──────── Dataset entries ────────
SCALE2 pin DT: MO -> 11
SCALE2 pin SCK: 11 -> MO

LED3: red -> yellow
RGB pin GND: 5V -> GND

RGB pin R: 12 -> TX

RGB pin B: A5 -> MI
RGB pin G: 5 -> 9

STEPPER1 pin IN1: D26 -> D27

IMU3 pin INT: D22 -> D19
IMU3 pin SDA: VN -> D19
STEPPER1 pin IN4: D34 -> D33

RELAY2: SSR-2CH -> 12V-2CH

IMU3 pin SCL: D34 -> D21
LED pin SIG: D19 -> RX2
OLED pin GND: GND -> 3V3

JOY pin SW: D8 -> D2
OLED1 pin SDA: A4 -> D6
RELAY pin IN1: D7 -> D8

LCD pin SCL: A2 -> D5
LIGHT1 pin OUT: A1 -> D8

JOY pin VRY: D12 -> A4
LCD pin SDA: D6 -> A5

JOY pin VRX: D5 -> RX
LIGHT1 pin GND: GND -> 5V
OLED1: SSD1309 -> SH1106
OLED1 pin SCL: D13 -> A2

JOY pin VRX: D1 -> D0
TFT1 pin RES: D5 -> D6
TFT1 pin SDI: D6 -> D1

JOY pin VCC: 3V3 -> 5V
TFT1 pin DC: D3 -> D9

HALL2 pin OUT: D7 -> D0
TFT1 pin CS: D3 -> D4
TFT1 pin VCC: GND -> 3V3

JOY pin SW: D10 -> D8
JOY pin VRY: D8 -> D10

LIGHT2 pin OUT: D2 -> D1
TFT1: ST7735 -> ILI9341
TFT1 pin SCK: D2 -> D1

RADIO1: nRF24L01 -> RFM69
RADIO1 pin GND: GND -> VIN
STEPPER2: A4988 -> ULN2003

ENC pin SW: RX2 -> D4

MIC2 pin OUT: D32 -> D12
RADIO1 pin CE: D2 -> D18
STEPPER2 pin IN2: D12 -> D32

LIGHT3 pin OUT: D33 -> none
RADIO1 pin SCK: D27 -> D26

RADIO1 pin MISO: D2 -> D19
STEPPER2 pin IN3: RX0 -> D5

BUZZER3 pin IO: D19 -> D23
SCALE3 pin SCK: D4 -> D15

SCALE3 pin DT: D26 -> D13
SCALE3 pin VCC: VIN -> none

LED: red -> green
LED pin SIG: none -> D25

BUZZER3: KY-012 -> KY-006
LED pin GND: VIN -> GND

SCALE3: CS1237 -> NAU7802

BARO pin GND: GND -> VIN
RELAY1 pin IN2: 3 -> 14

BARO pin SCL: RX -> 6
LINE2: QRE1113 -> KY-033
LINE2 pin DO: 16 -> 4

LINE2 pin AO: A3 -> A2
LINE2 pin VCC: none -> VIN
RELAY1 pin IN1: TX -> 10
────────
*Try it*
Write out exactly the lines from the line containing "TFT1: ST7735 -> ILI9341" to the end of the listing above, both included, and nothing else.

*Exercise result*
TFT1: ST7735 -> ILI9341
TFT1 pin SCK: D2 -> D1

RADIO1: nRF24L01 -> RFM69
RADIO1 pin GND: GND -> VIN
STEPPER2: A4988 -> ULN2003

ENC pin SW: RX2 -> D4

MIC2 pin OUT: D32 -> D12
RADIO1 pin CE: D2 -> D18
STEPPER2 pin IN2: D12 -> D32

LIGHT3 pin OUT: D33 -> none
RADIO1 pin SCK: D27 -> D26

RADIO1 pin MISO: D2 -> D19
STEPPER2 pin IN3: RX0 -> D5

BUZZER3 pin IO: D19 -> D23
SCALE3 pin SCK: D4 -> D15

SCALE3 pin DT: D26 -> D13
SCALE3 pin VCC: VIN -> none

LED: red -> green
LED pin SIG: none -> D25

BUZZER3: KY-012 -> KY-006
LED pin GND: VIN -> GND

SCALE3: CS1237 -> NAU7802

BARO pin GND: GND -> VIN
RELAY1 pin IN2: 3 -> 14

BARO pin SCL: RX -> 6
LINE2: QRE1113 -> KY-033
LINE2 pin DO: 16 -> 4

LINE2 pin AO: A3 -> A2
LINE2 pin VCC: none -> VIN
RELAY1 pin IN1: TX -> 10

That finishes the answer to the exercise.